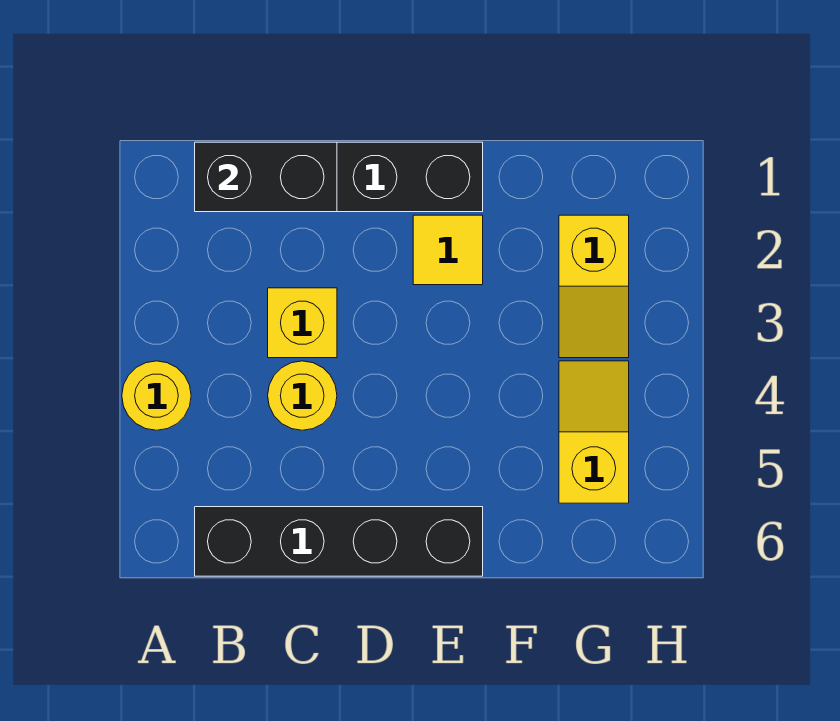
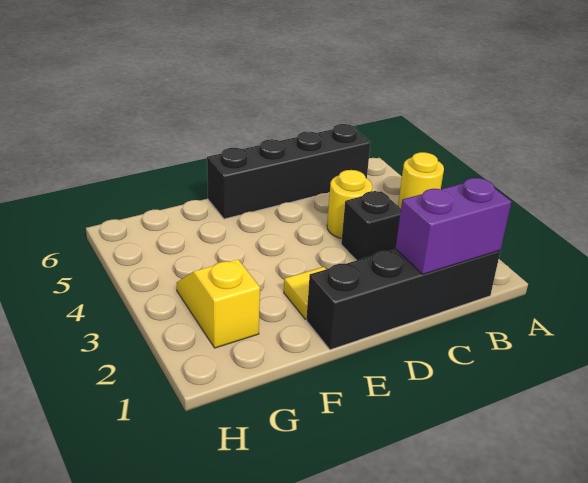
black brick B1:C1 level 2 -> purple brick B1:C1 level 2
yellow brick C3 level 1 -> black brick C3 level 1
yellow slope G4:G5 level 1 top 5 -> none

...

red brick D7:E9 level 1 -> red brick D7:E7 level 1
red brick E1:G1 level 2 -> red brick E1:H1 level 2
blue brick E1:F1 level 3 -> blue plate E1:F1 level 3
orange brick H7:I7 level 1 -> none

### Task description
A lone number is the expected answer: the count of lines in these entries holding the string "yellow".

### Response to this exercise
2